• Data supplied:
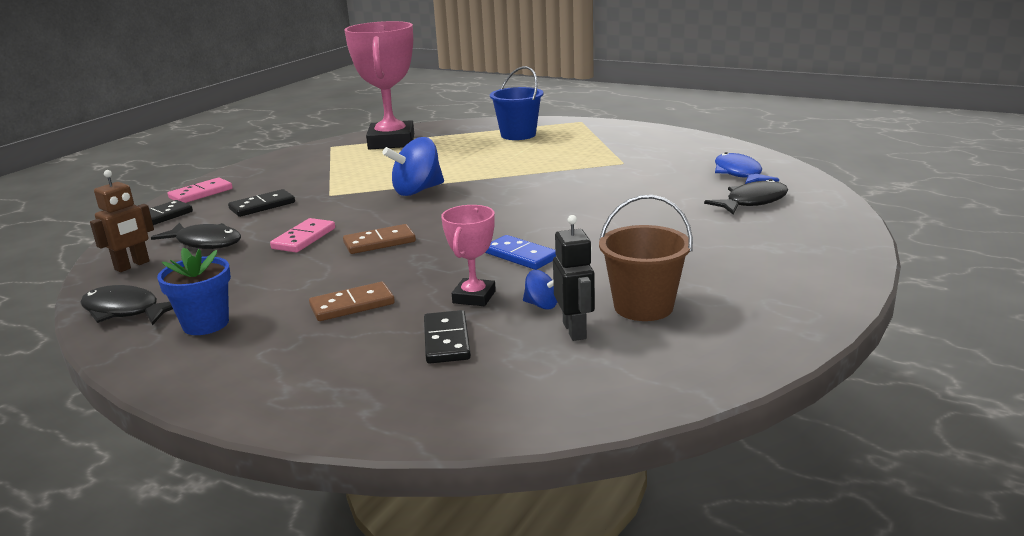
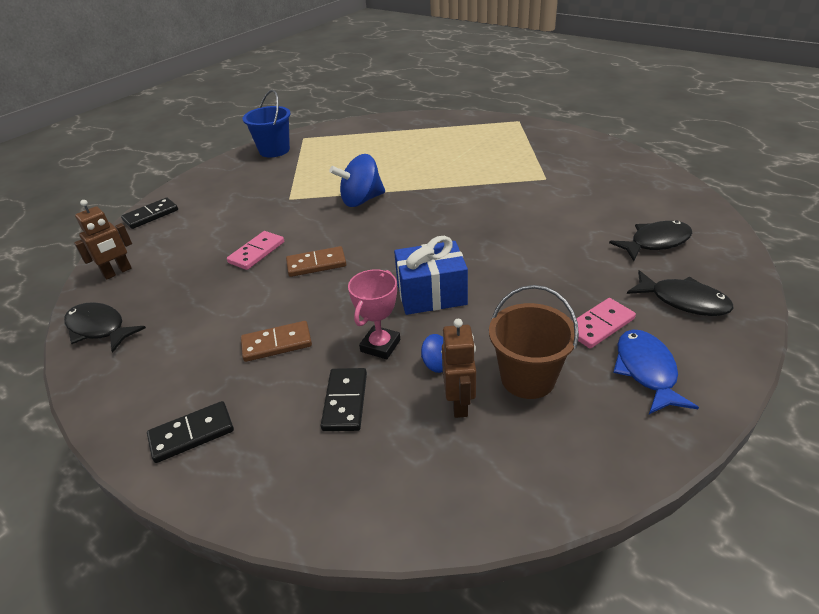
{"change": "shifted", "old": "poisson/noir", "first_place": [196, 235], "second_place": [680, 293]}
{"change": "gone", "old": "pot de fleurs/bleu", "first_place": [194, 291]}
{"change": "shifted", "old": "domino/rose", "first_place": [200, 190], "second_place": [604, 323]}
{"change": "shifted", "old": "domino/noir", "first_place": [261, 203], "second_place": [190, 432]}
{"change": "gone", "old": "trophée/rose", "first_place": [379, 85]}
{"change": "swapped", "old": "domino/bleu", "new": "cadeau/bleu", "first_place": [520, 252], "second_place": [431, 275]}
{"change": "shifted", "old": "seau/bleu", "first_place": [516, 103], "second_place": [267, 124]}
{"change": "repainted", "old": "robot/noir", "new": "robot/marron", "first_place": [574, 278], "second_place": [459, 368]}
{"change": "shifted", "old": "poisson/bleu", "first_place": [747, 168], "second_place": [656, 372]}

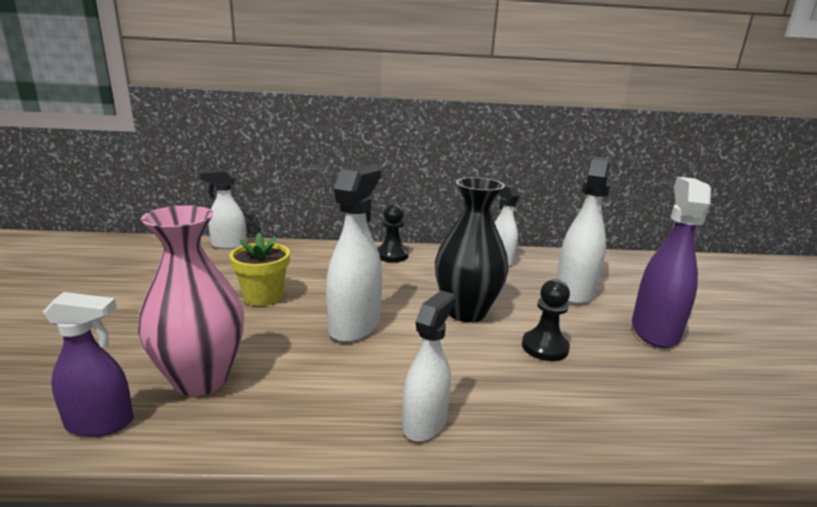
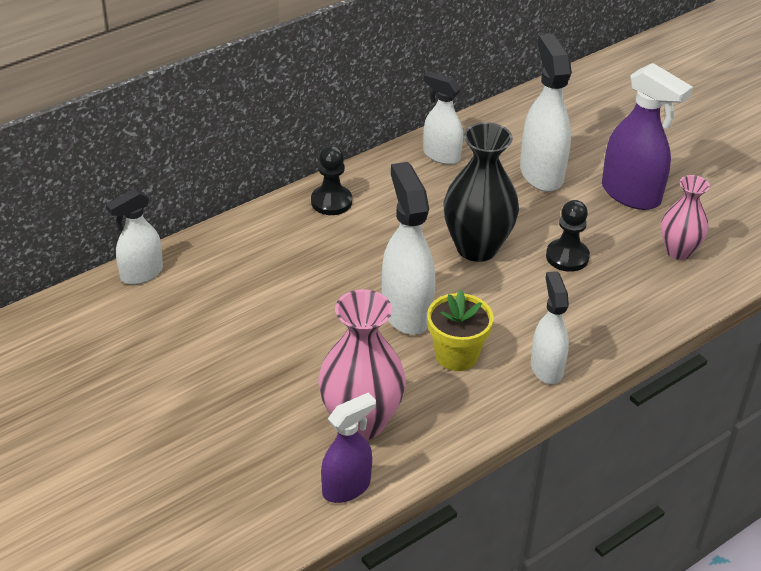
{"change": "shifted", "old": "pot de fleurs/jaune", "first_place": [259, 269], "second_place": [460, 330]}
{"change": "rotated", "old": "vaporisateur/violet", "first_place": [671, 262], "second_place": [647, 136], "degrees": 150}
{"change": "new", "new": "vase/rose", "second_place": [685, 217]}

• Prompt: Lines of the material may hold the string "gone". Copy each one that does.

• Answer to this exercise:
{"change": "gone", "old": "pot de fleurs/bleu", "first_place": [194, 291]}
{"change": "gone", "old": "trophée/rose", "first_place": [379, 85]}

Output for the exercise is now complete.